__Records to process__:
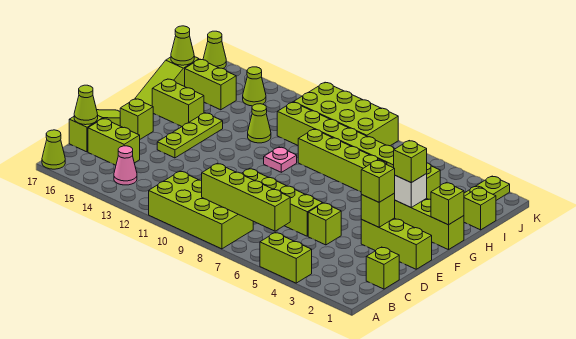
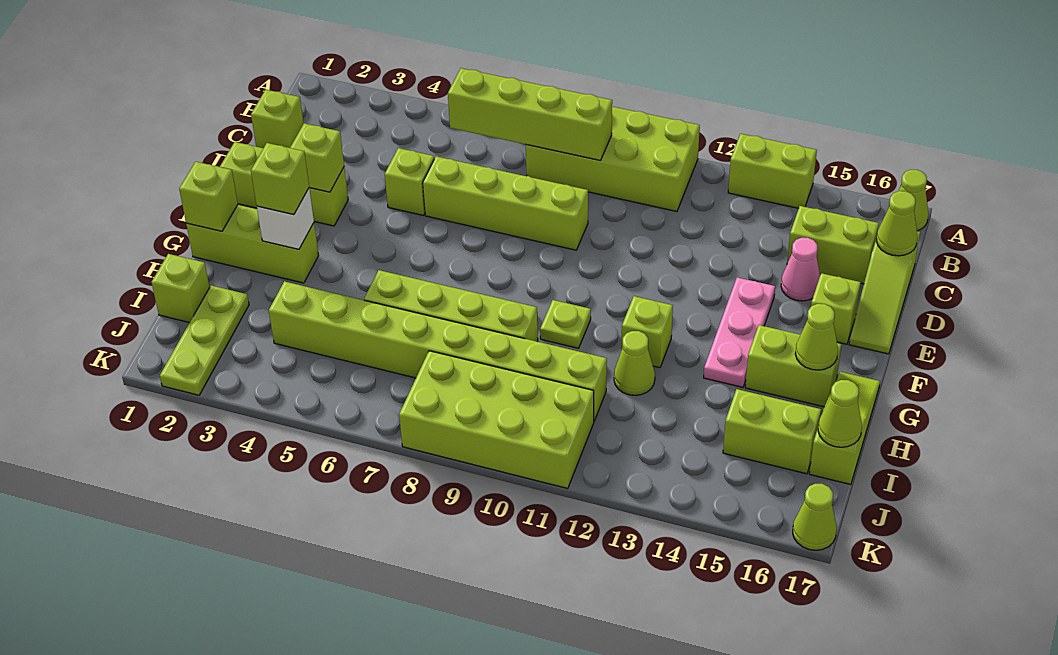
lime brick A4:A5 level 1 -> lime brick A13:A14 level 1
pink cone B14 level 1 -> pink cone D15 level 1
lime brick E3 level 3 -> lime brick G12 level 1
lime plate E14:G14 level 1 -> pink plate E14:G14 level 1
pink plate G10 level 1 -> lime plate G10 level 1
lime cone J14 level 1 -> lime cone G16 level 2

* * *

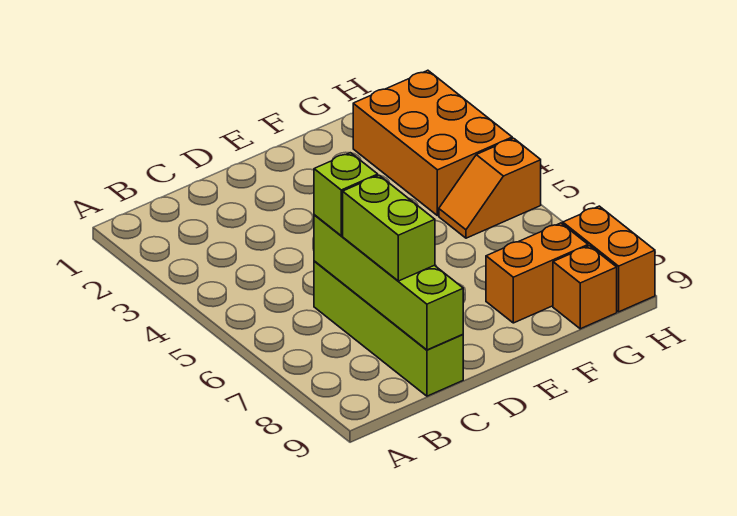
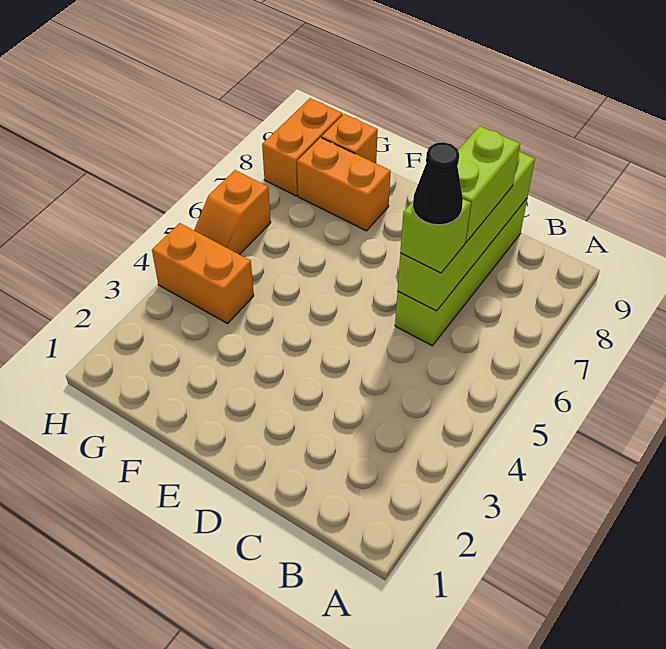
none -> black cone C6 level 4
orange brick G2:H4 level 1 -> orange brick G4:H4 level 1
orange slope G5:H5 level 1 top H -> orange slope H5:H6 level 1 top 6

__Aim of the task__:
In the listing above, find the line with "lime brick A4:A5" and the line with "lime cone J14". Output those two lines and every line between them, exactly as written.

__Response to the task__:
lime brick A4:A5 level 1 -> lime brick A13:A14 level 1
pink cone B14 level 1 -> pink cone D15 level 1
lime brick E3 level 3 -> lime brick G12 level 1
lime plate E14:G14 level 1 -> pink plate E14:G14 level 1
pink plate G10 level 1 -> lime plate G10 level 1
lime cone J14 level 1 -> lime cone G16 level 2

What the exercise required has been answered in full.